§ **WHAT IS BEING ASKED**: Every record below should be retyped exactly, and no picture should appear in the copy.

(Before-and-after scene images)
>>>>>

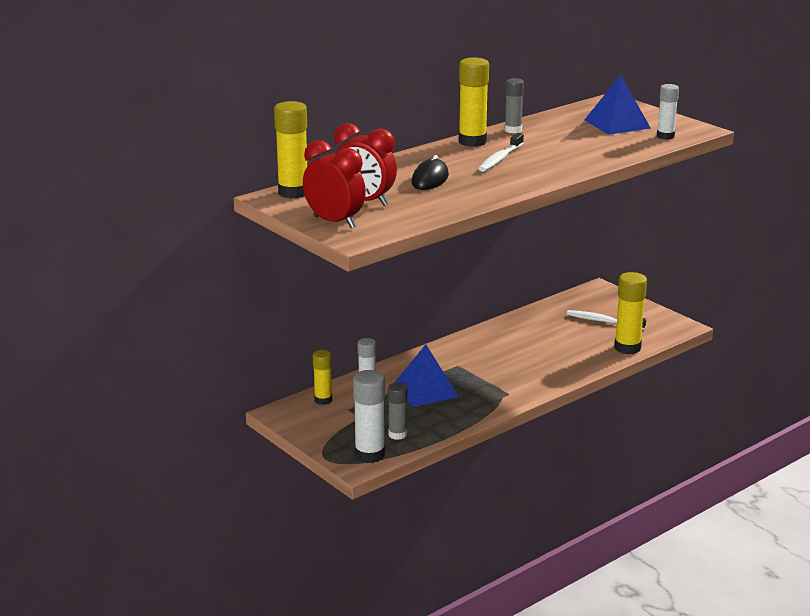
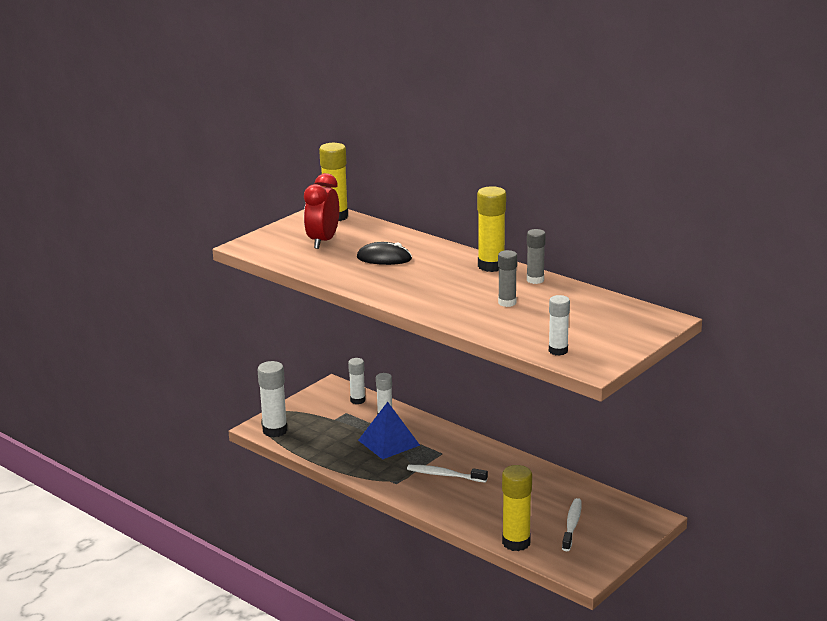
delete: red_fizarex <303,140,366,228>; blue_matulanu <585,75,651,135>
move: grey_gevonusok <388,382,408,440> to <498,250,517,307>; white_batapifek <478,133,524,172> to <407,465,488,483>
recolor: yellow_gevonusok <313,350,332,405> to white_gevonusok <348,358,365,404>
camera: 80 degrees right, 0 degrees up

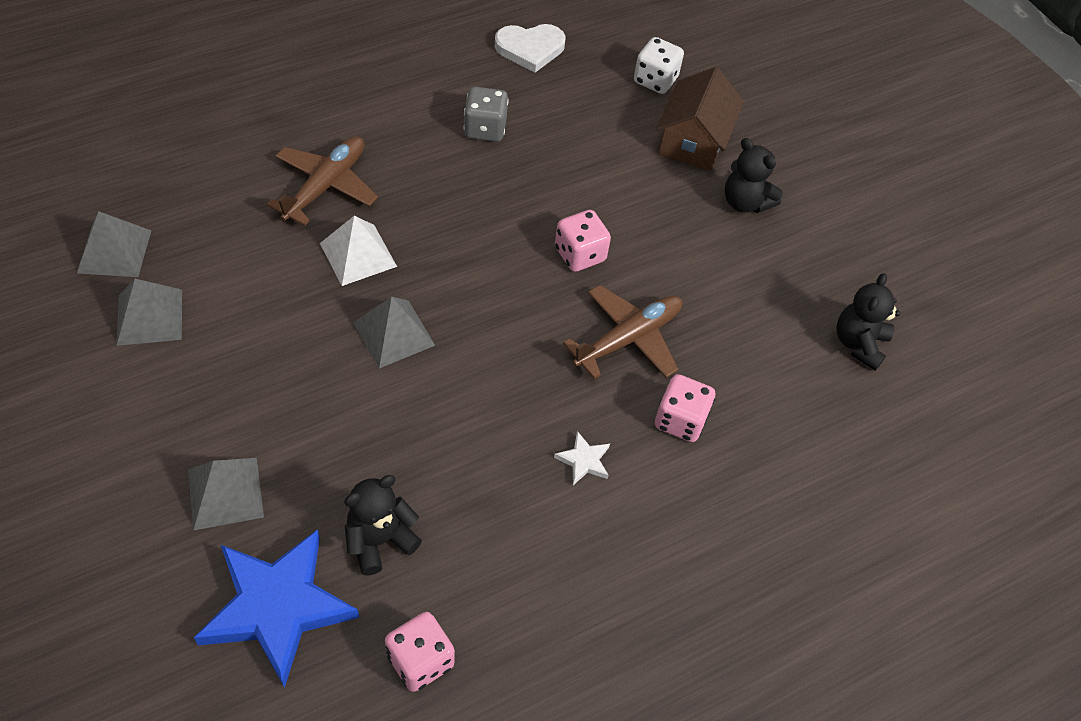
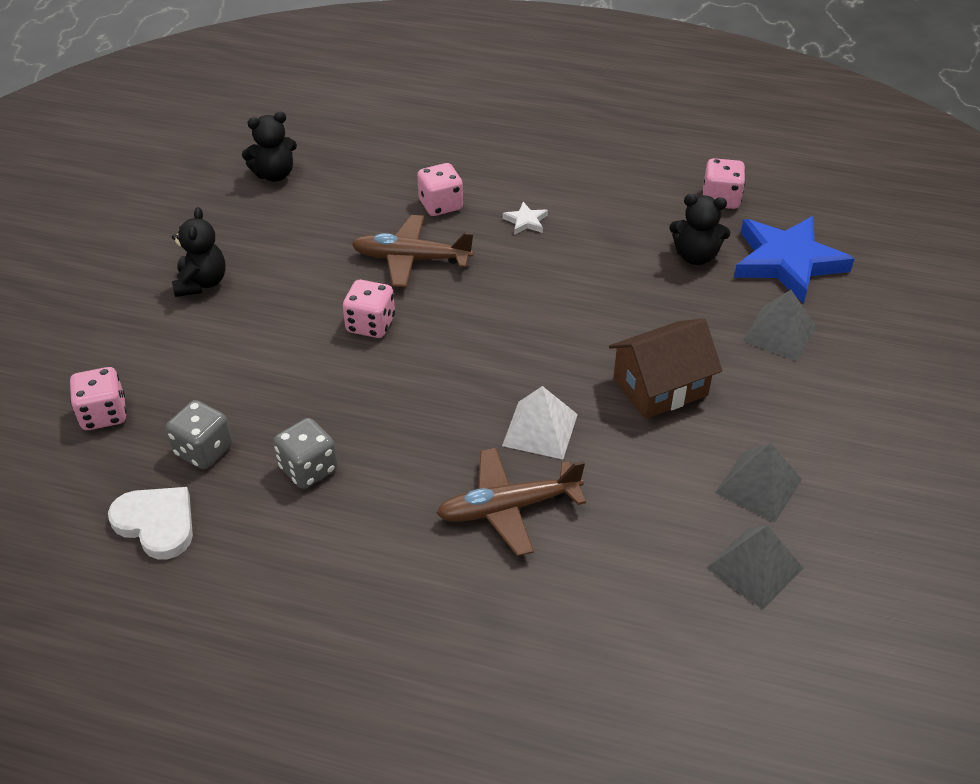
delete: grey_matulanu <353,297,435,369>
insert: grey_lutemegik <166,400,232,469>
move: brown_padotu <656,67,744,171> to <609,319,722,419>
recolor: white_lutemegik <634,37,684,94> to pink_lutemegik <70,367,127,430>
camera: 130 degrees left, 10 degrees down

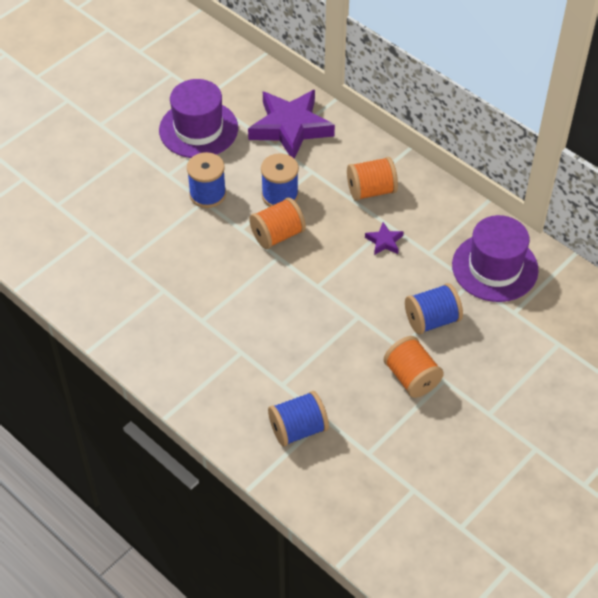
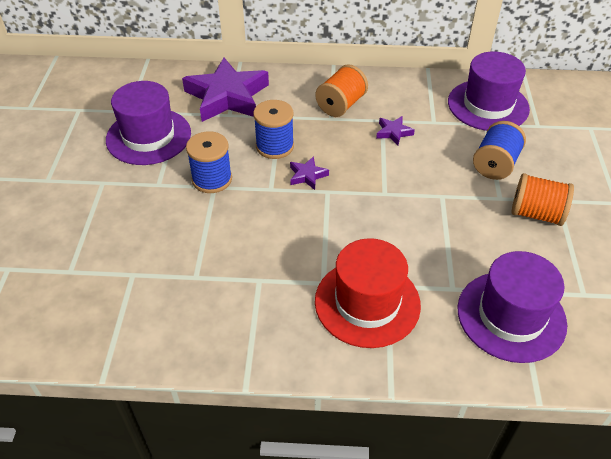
insert: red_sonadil <315,238,421,348>
replace: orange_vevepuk <249,198,306,249> to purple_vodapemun <290,156,329,190>; blue_vevepuk <268,391,329,447> to purple_sonadil <458,251,567,363>
camera: 40 degrees left, 5 degrees down

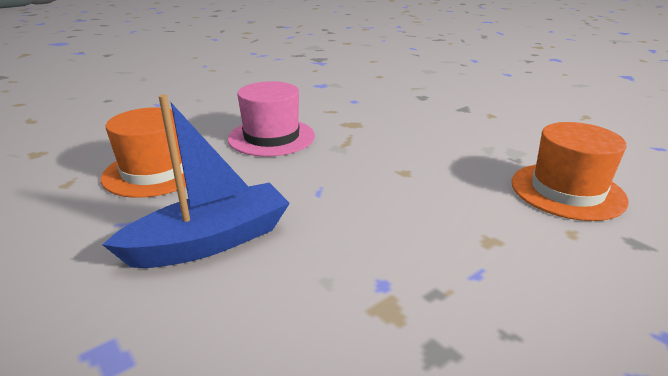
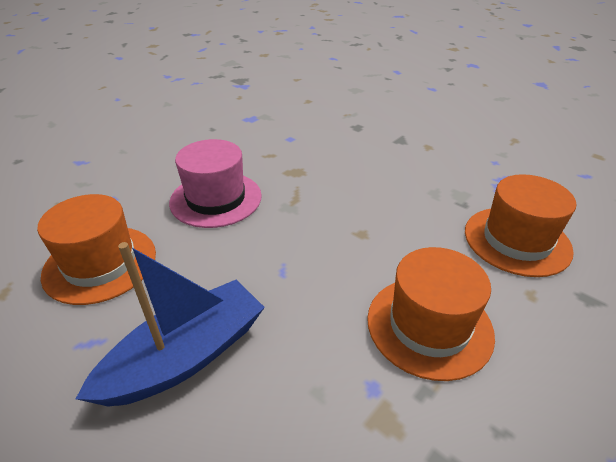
insert: orange_sonadil <367,247,495,381>
camera: 10 degrees left, 10 degrees up

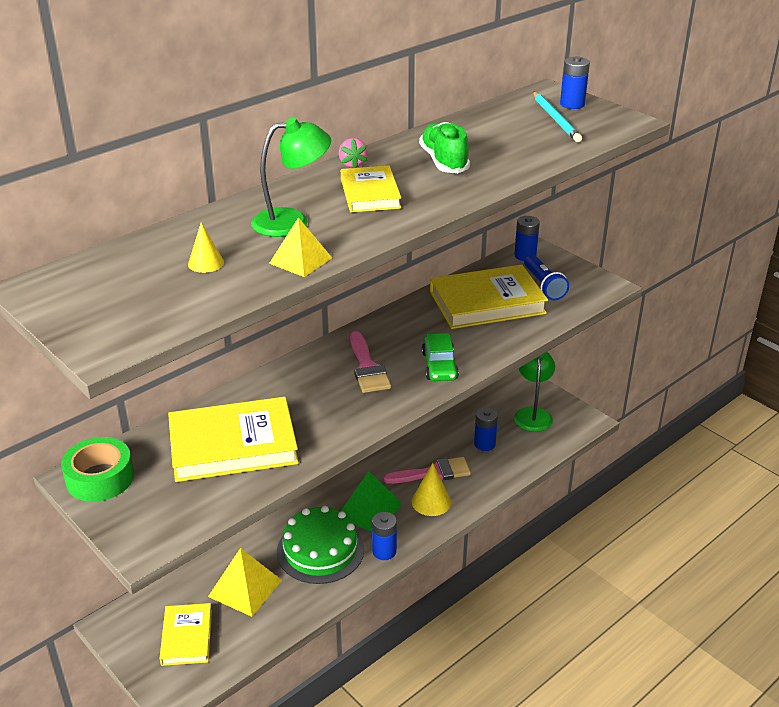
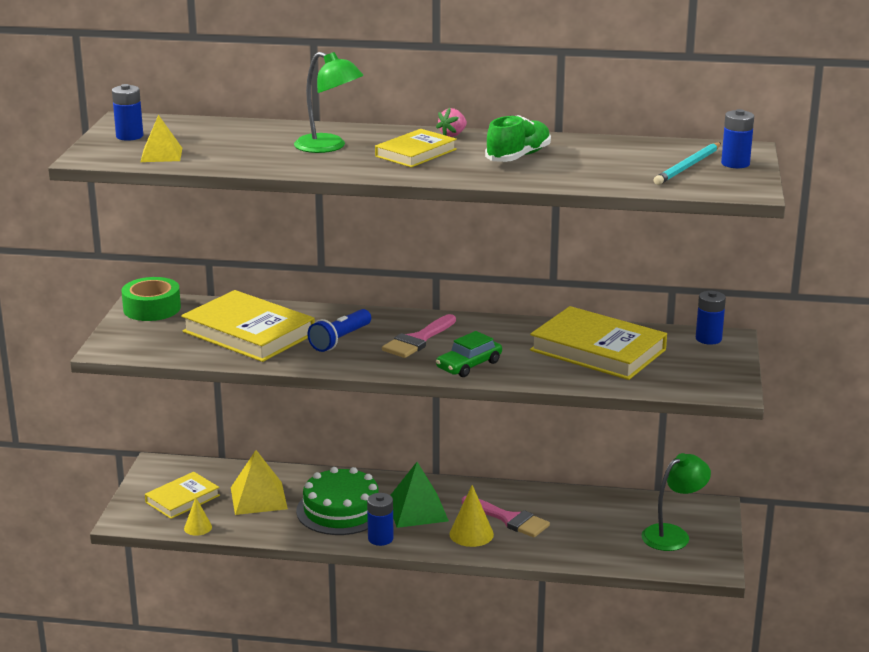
move: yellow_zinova <188,222,224,273> to <184,497,212,536>; yellow_matulanu <269,217,332,277> to <141,115,182,162>; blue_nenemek <474,407,498,451> to <112,84,143,141>; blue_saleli <524,254,569,300> to <307,309,371,352>
camera: 50 degrees right, 10 degrees down

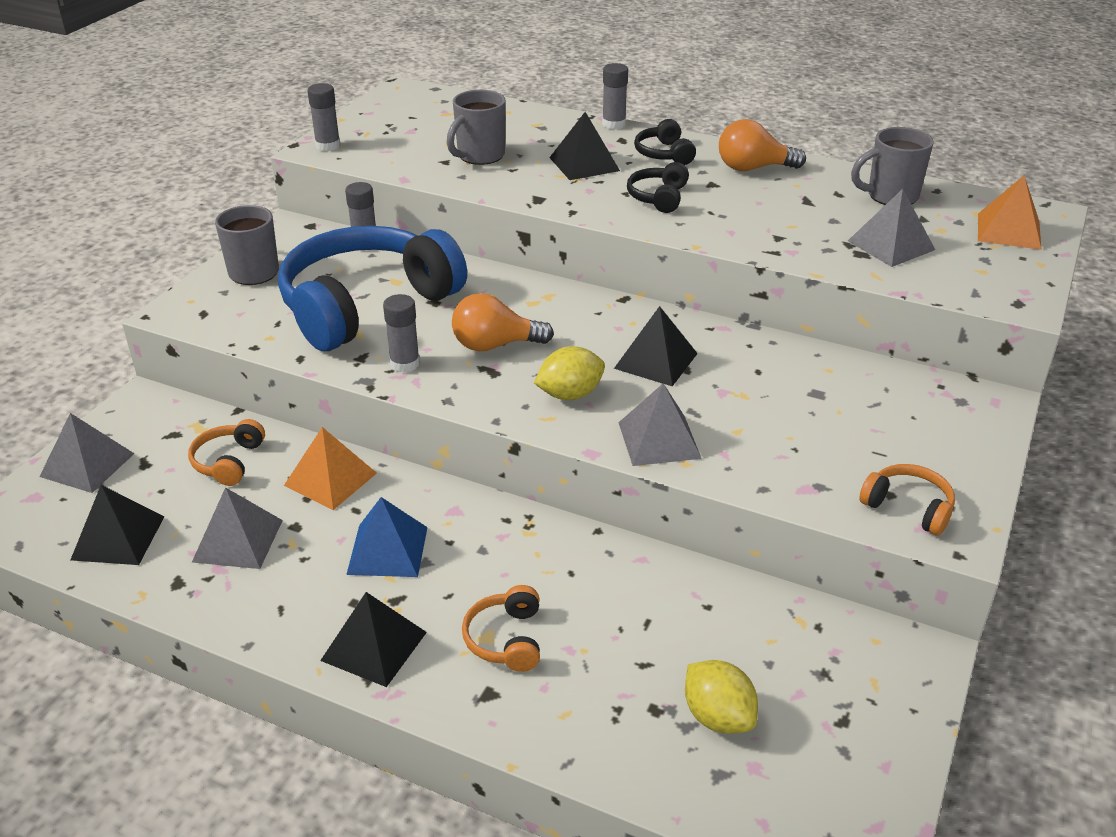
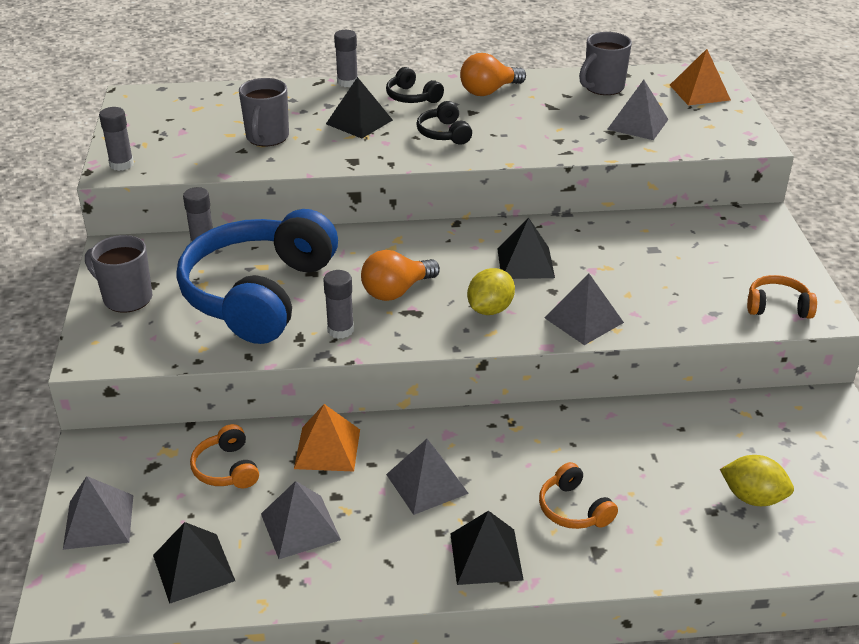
recolor: blue_matulanu <346,497,428,577> to grey_matulanu <386,439,469,515>
camera: 30 degrees left, 0 degrees up

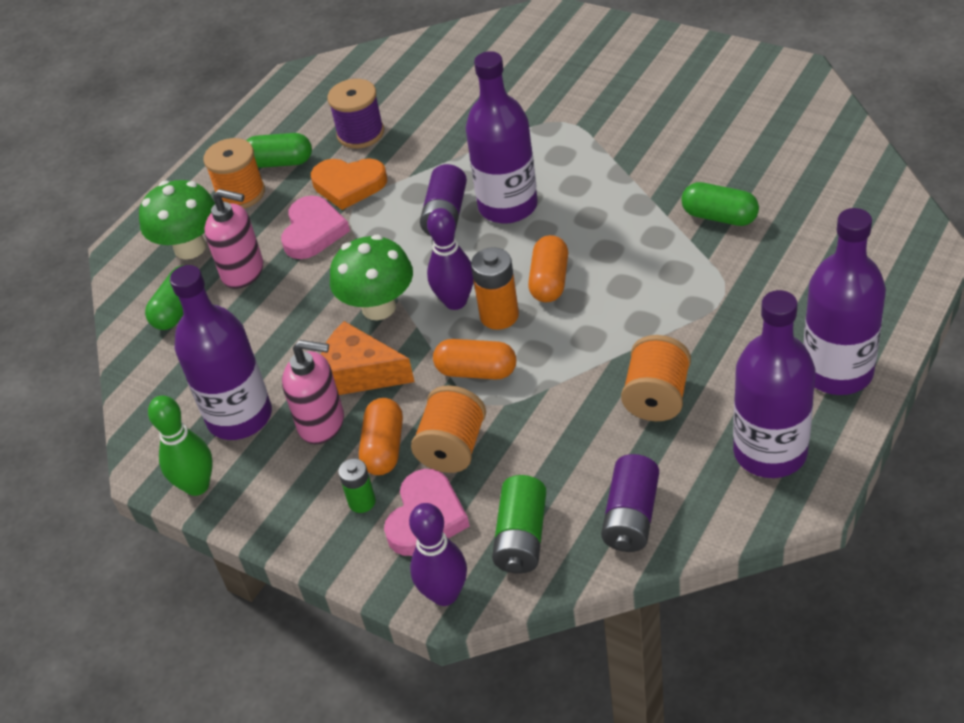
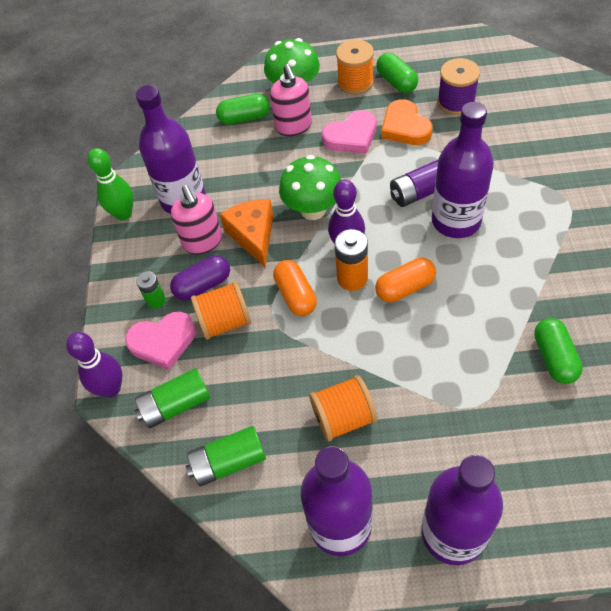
recolor: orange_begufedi <359,398,403,475> to purple_begufedi <170,255,230,300>; purple_nenemek <601,454,659,552> to green_nenemek <186,426,266,486>
camera: 55 degrees right, 10 degrees up

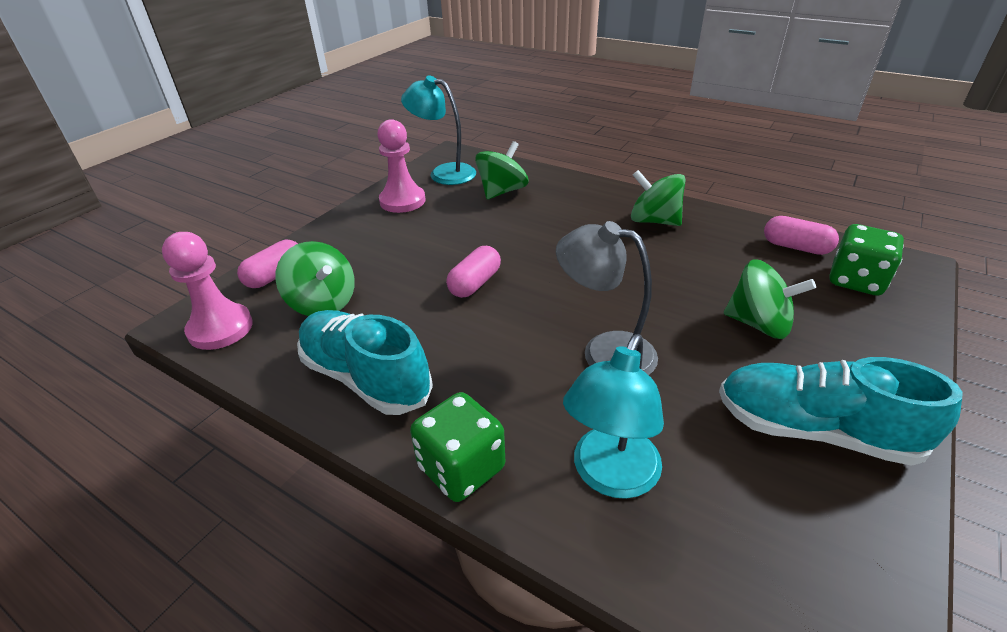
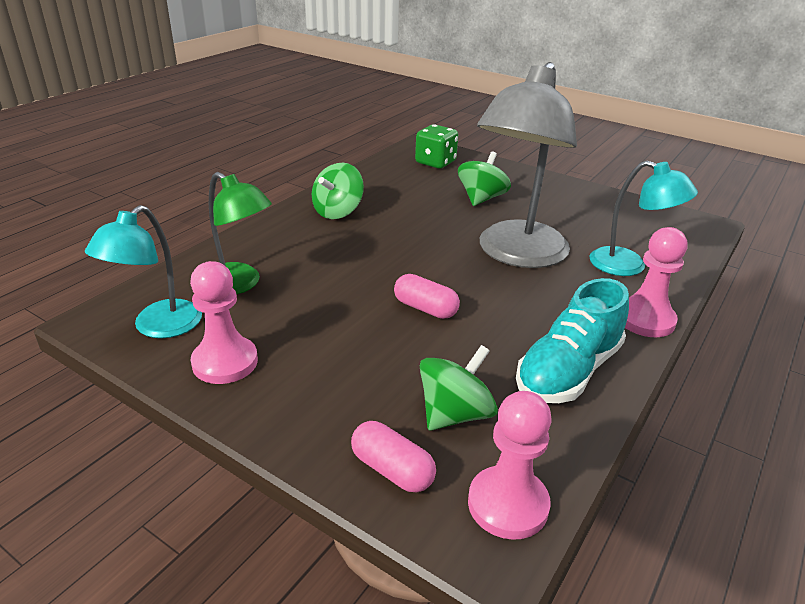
delete: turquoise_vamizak <719,357,963,466>; pink_begufedi <764,216,839,255>
replace: green_lutemegik <410,392,505,502> to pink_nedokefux <625,227,687,337>; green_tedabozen <475,141,529,199> to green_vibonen <209,172,272,295>
resize: grey_vibonen <556,221,658,375> = <477,62,577,268> x1.71
camera: 90 degrees left, 5 degrees down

<<<<<

§ **ANSWER BELOW**:
delete: red_fizarex <303,140,366,228>; blue_matulanu <585,75,651,135>
move: grey_gevonusok <388,382,408,440> to <498,250,517,307>; white_batapifek <478,133,524,172> to <407,465,488,483>
recolor: yellow_gevonusok <313,350,332,405> to white_gevonusok <348,358,365,404>
camera: 80 degrees right, 0 degrees up

delete: grey_matulanu <353,297,435,369>
insert: grey_lutemegik <166,400,232,469>
move: brown_padotu <656,67,744,171> to <609,319,722,419>
recolor: white_lutemegik <634,37,684,94> to pink_lutemegik <70,367,127,430>
camera: 130 degrees left, 10 degrees down

insert: red_sonadil <315,238,421,348>
replace: orange_vevepuk <249,198,306,249> to purple_vodapemun <290,156,329,190>; blue_vevepuk <268,391,329,447> to purple_sonadil <458,251,567,363>
camera: 40 degrees left, 5 degrees down

insert: orange_sonadil <367,247,495,381>
camera: 10 degrees left, 10 degrees up

move: yellow_zinova <188,222,224,273> to <184,497,212,536>; yellow_matulanu <269,217,332,277> to <141,115,182,162>; blue_nenemek <474,407,498,451> to <112,84,143,141>; blue_saleli <524,254,569,300> to <307,309,371,352>
camera: 50 degrees right, 10 degrees down

recolor: blue_matulanu <346,497,428,577> to grey_matulanu <386,439,469,515>
camera: 30 degrees left, 0 degrees up

recolor: orange_begufedi <359,398,403,475> to purple_begufedi <170,255,230,300>; purple_nenemek <601,454,659,552> to green_nenemek <186,426,266,486>
camera: 55 degrees right, 10 degrees up

delete: turquoise_vamizak <719,357,963,466>; pink_begufedi <764,216,839,255>
replace: green_lutemegik <410,392,505,502> to pink_nedokefux <625,227,687,337>; green_tedabozen <475,141,529,199> to green_vibonen <209,172,272,295>
resize: grey_vibonen <556,221,658,375> = <477,62,577,268> x1.71
camera: 90 degrees left, 5 degrees down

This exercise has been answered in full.